### Your task
Filter the records for lines holding the string "truck".

Top of Dataset records

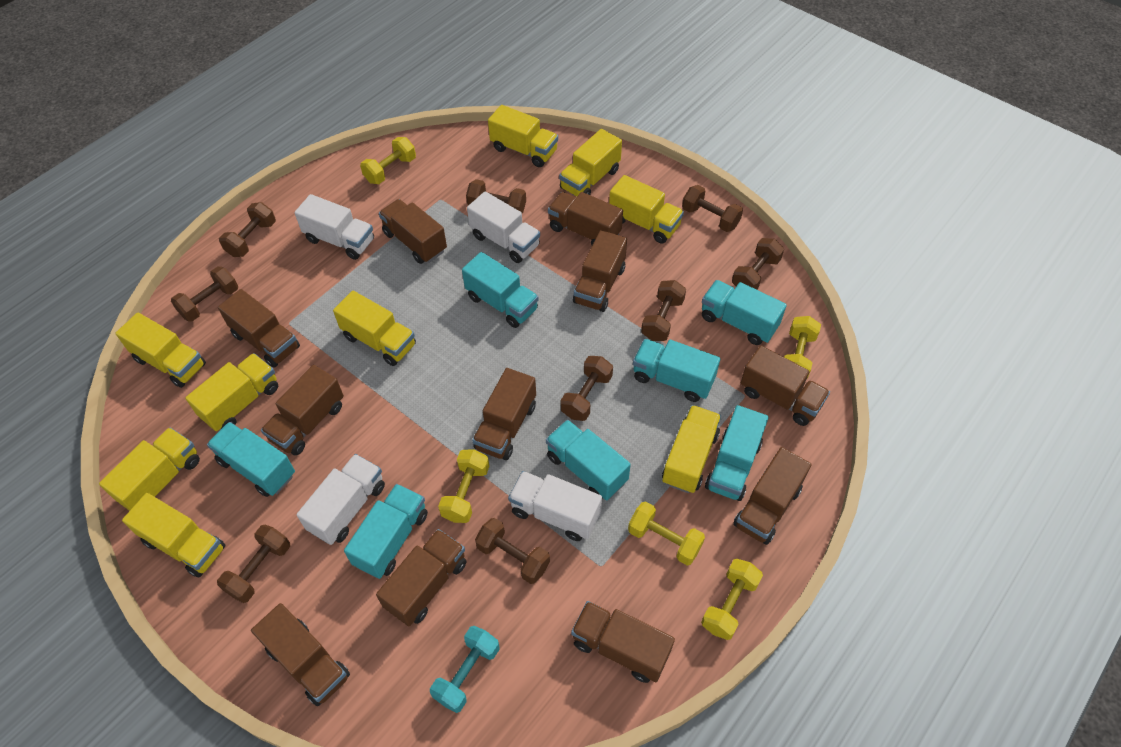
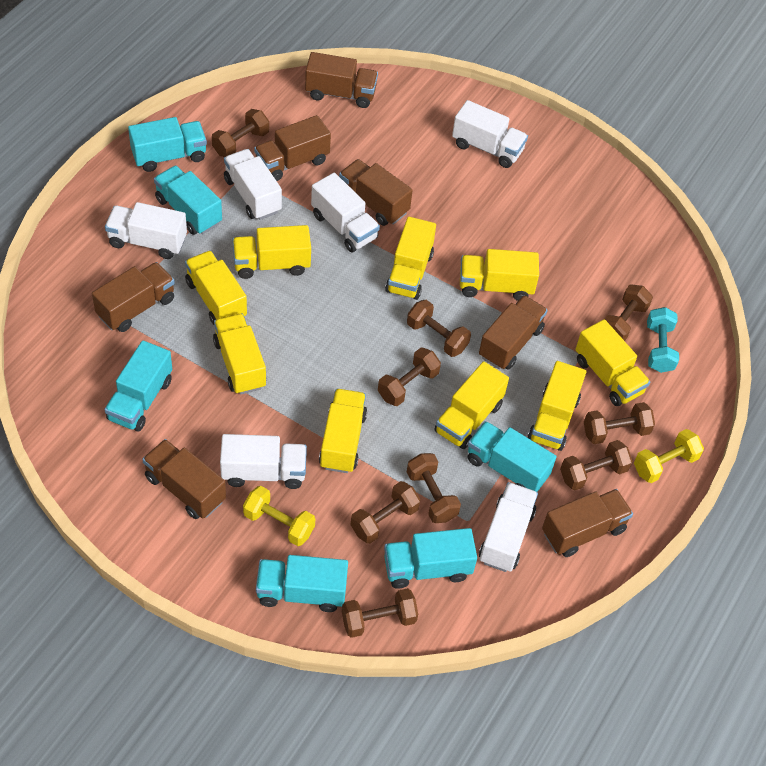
brown truck: 11 -> 7
turquoise truck: 7 -> 6
white truck: 4 -> 6
yellow dumbbell: 5 -> 2

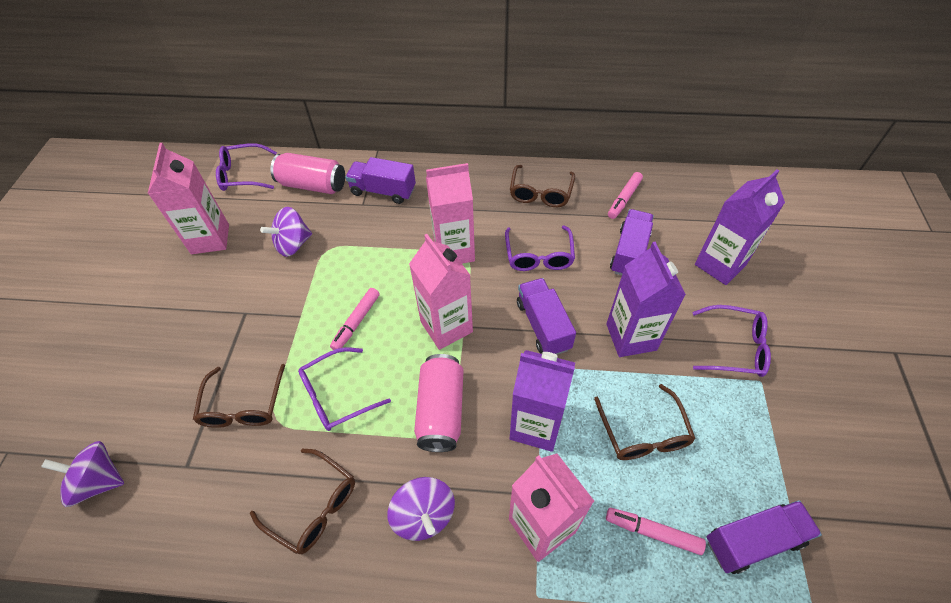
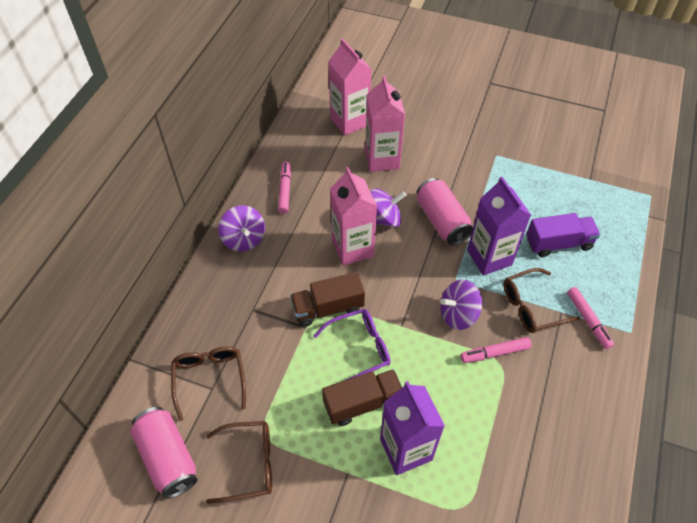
brown glasses: 4 -> 3
brown truck: 0 -> 2
pink carton: 4 -> 3
purple carton: 3 -> 2
purple glasses: 4 -> 1
purple truck: 4 -> 1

Bottom of Dataset records

### Reply
brown truck: 11 -> 7
turquoise truck: 7 -> 6
white truck: 4 -> 6
brown truck: 0 -> 2
purple truck: 4 -> 1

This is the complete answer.